Records contained in a dataset:

*** Block opens ***

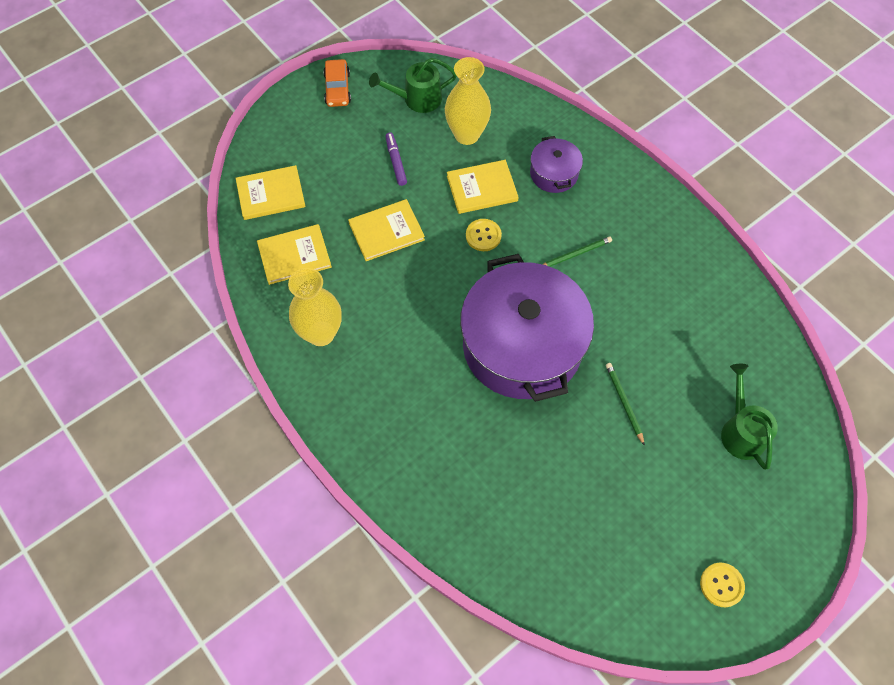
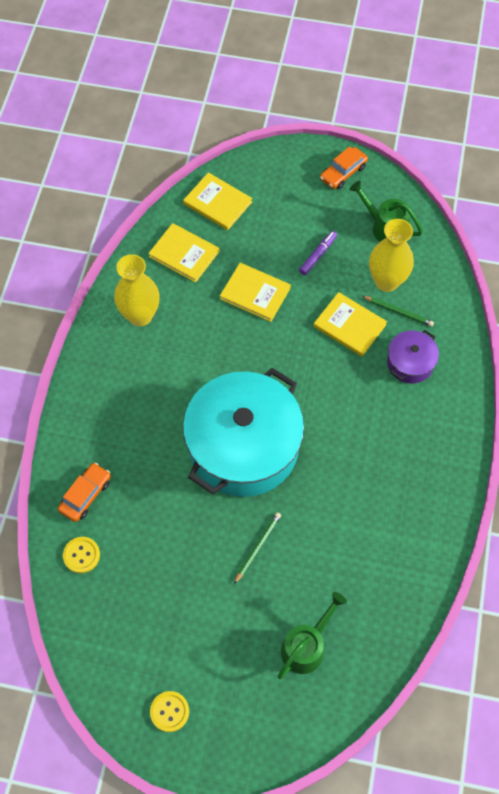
camera: 50 degrees right, 0 degrees up
(458, 508) = (86, 495): none -> orange car
(483, 236) = (310, 356): yellow button -> yellow button (81, 555)
(522, 345) = (243, 446): purple pot -> turquoise pot
(575, 254) = (352, 427): green pencil -> green pencil (398, 312)

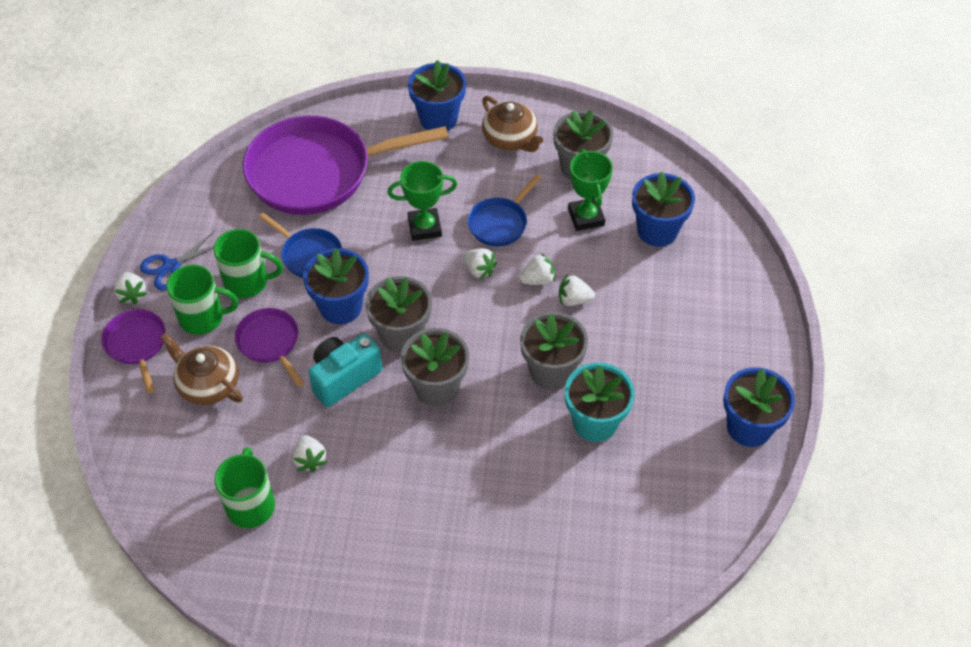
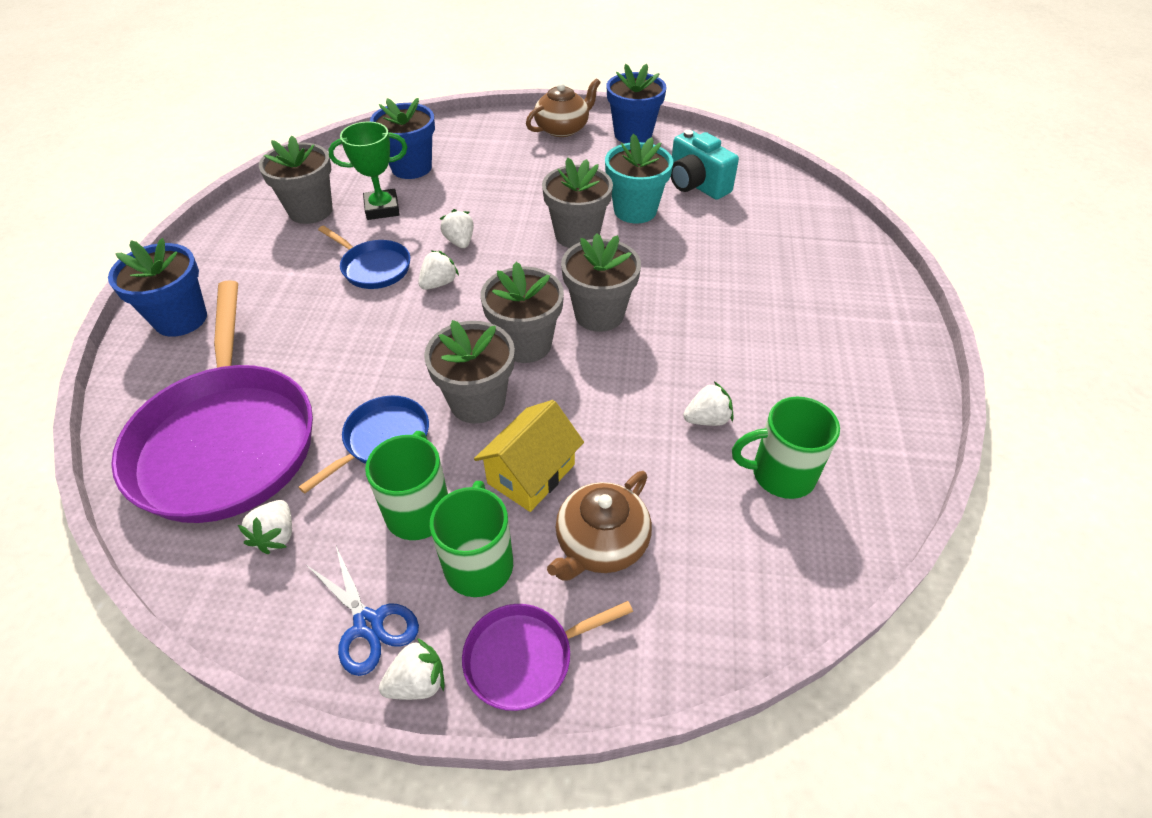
camera: 90 degrees left, 5 degrees down
(270, 343) = (531, 474): purple pan -> yellow house
(341, 307) = (477, 402): blue flower pot -> grey flower pot
(344, 377) = (587, 393): turquoise camera -> turquoise camera (696, 185)
(424, 227) = (363, 328): green trophy -> none
(510, 139) = (245, 259): brown teapot -> brown teapot (563, 128)
(574, 300) = (489, 219): white strawberry -> white strawberry (276, 535)

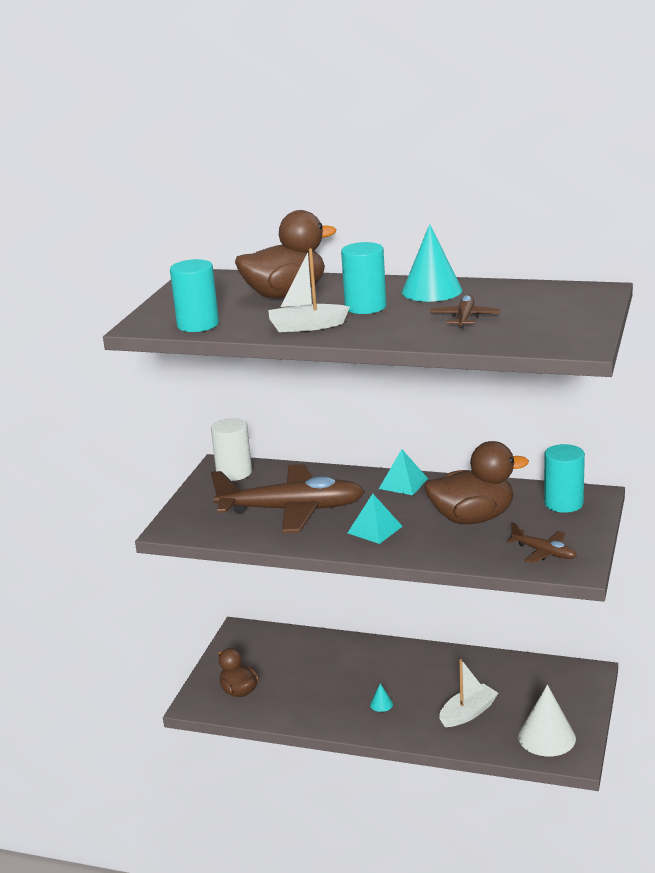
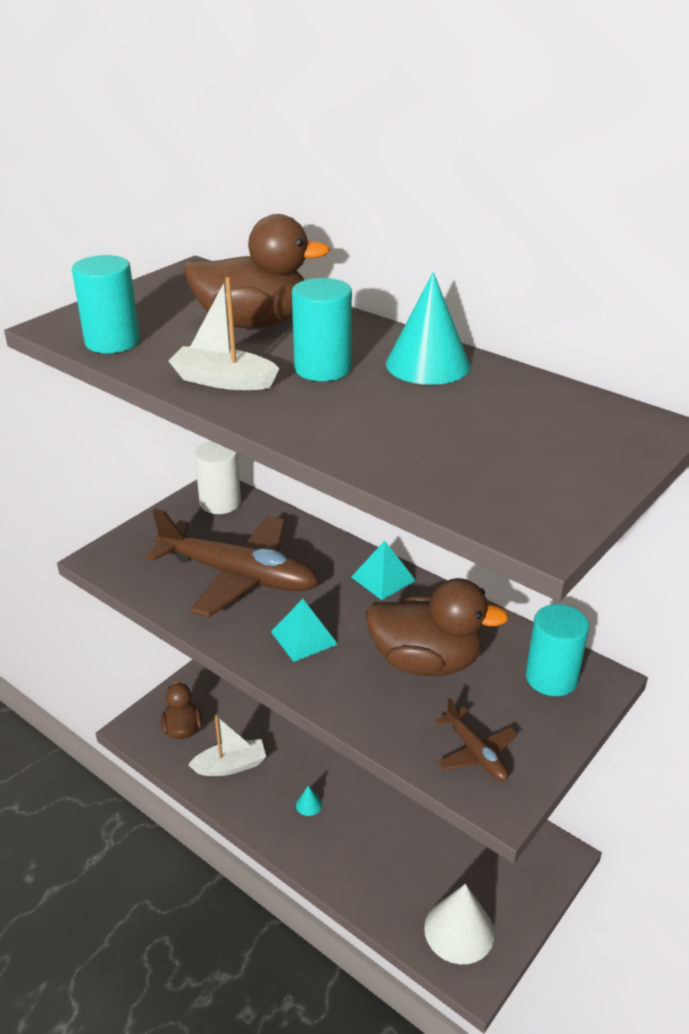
camera: 20 degrees right, 10 degrees up
(465, 318) = (425, 425): brown plane -> none
(468, 713) = (391, 856): white boat -> white boat (230, 766)

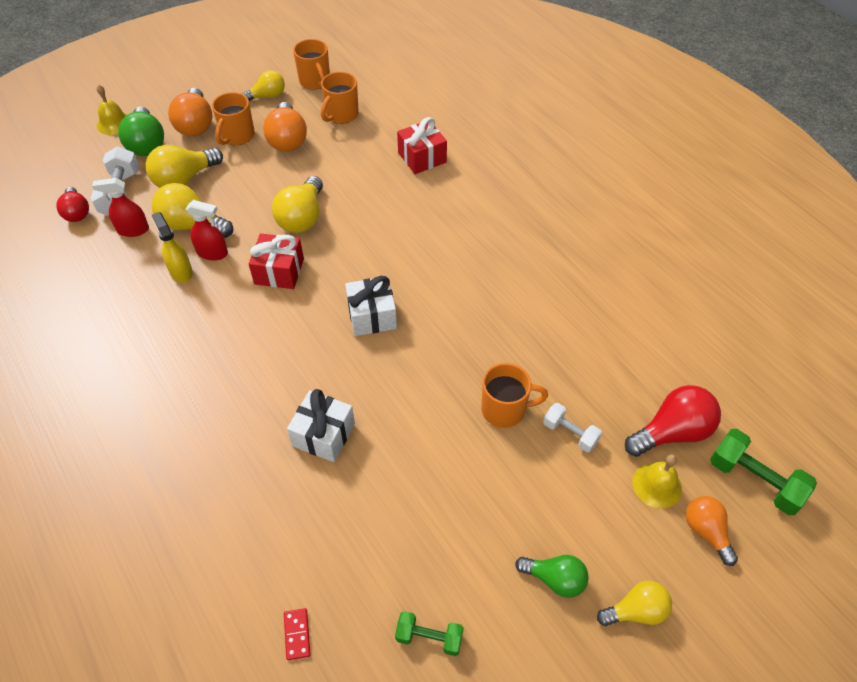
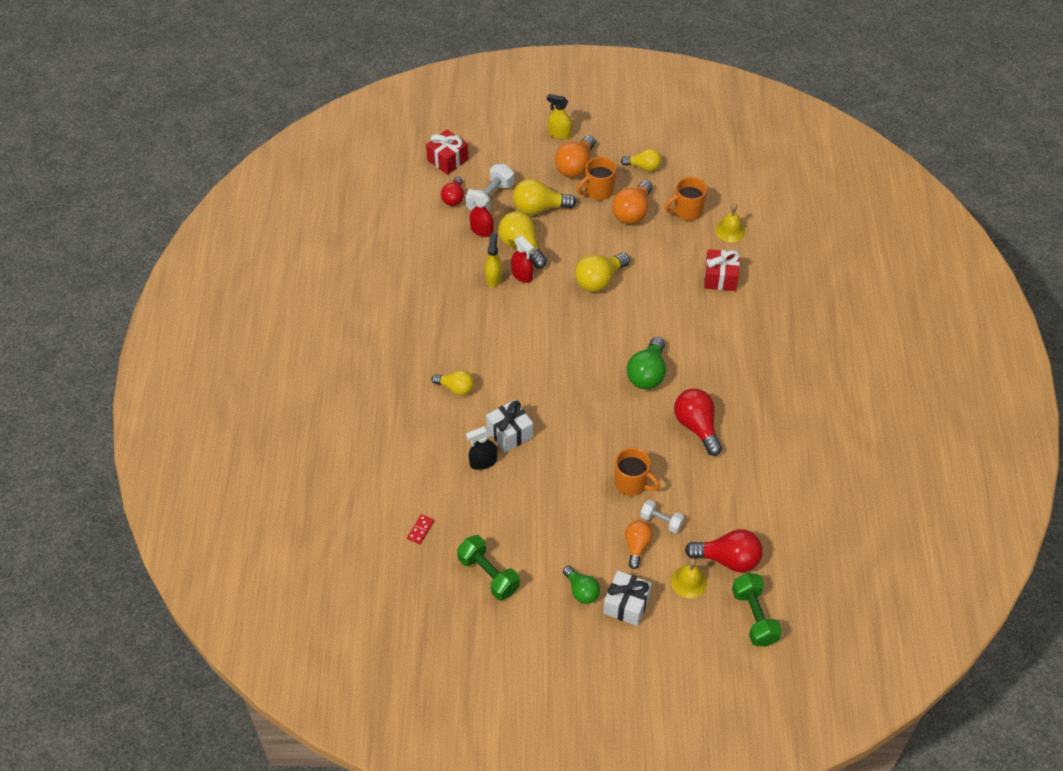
camera: 35 degrees right, 0 degrees up
(114, 123) = (519, 136): yellow bell -> yellow bell (730, 230)
(147, 144) = (531, 165): green light bulb -> green light bulb (647, 373)
(157, 103) = (559, 134): none -> yellow spray bottle
(279, 271) = (556, 312): red gift -> red gift (447, 160)
(315, 81) = (689, 171): orange mug -> none
(316, 490) = (483, 462): none -> black spray bottle
(372, 316) = (594, 376): white gift -> white gift (626, 604)
(429, 637) = (488, 575): green dumbbell -> green dumbbell, size x1.60
(520, 309) = (697, 427): none -> red light bulb
(570, 433) = (661, 521): white dumbbell -> white dumbbell turned 45 degrees counterclockwise
(636, 611) = (614, 634): yellow light bulb -> yellow light bulb (456, 388)
(706, 531) = (695, 623): orange light bulb -> orange light bulb (636, 546)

*** Block closes ***

## Task to carry out
If a line comes after the line with "(341, 307) = (477, 402): blue", it stays out; print exactly every line from the start of the entries up to and including that line, but no pictures.

## Solution to the problem
camera: 50 degrees right, 0 degrees up
(458, 508) = (86, 495): none -> orange car
(483, 236) = (310, 356): yellow button -> yellow button (81, 555)
(522, 345) = (243, 446): purple pot -> turquoise pot
(575, 254) = (352, 427): green pencil -> green pencil (398, 312)

camera: 90 degrees left, 5 degrees down
(270, 343) = (531, 474): purple pan -> yellow house
(341, 307) = (477, 402): blue flower pot -> grey flower pot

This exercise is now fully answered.